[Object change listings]
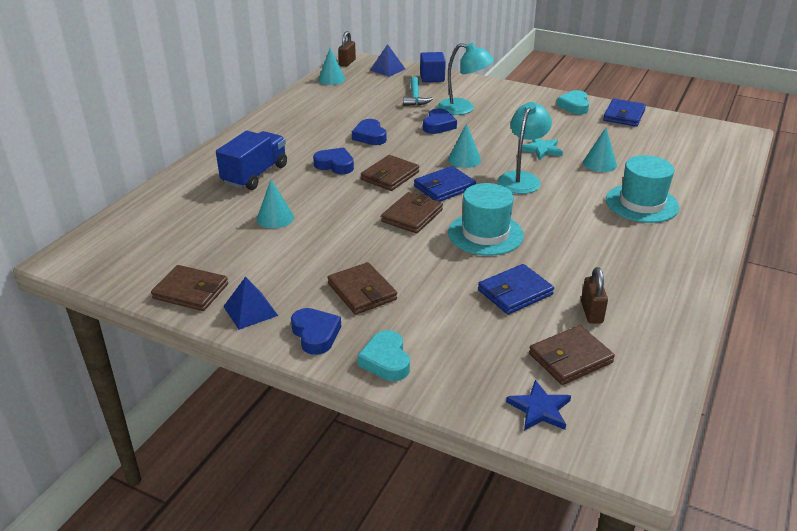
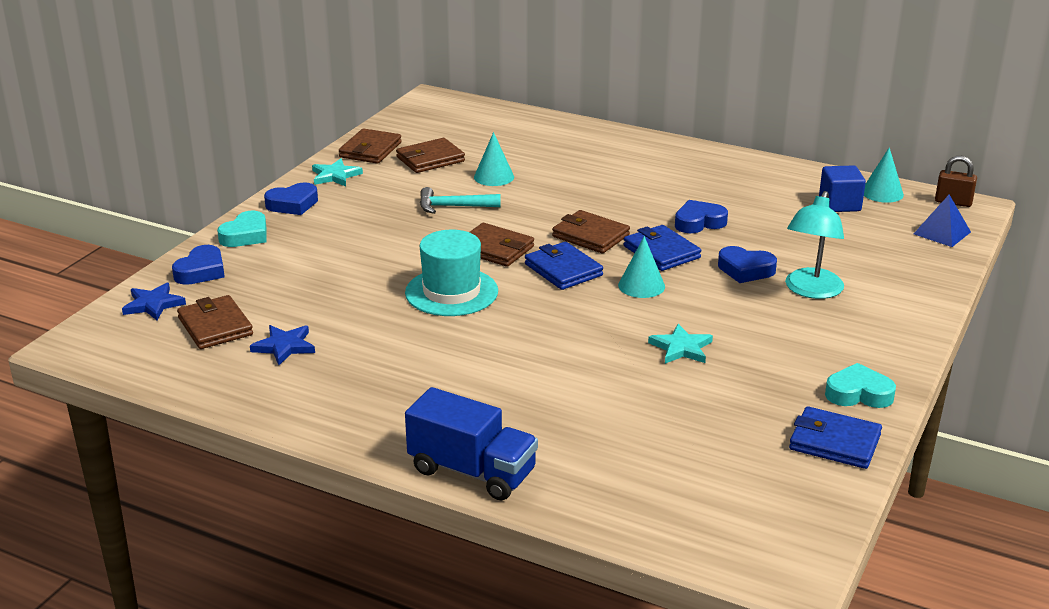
camera: 90 degrees right, 5 degrees down
(250, 311) = (335, 176): blue pyramid -> turquoise star
(255, 175) = (587, 162): blue truck -> blue truck (472, 471)
(335, 165) = (615, 203): blue heart -> blue heart (201, 271)
(362, 291) = (352, 223): brown wallet -> brown wallet (430, 159)
(386, 361) = (246, 235): turquoise heart -> turquoise heart turned 135 degrees clockwise
(415, 97) = (839, 254): turquoise hammer -> turquoise hammer (453, 207)
(432, 78) = (925, 268): blue cube -> blue cube (839, 204)
(515, 292) = (332, 303): blue wallet -> blue wallet (661, 252)
(521, 178) = (590, 325): turquoise lamp -> none
(591, 312) = (284, 346): brown padlock -> blue star
(599, 163) = (643, 394): turquoise cone -> none
(642, 203) = (521, 415): turquoise hat -> none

_Work item_
Locate the line that contains "(599, 163) = (643, 394): turquoise", then please quote it and every line after it to the end of the entries above, exactly and with nothing else.

_Result of the exercise_
(599, 163) = (643, 394): turquoise cone -> none
(642, 203) = (521, 415): turquoise hat -> none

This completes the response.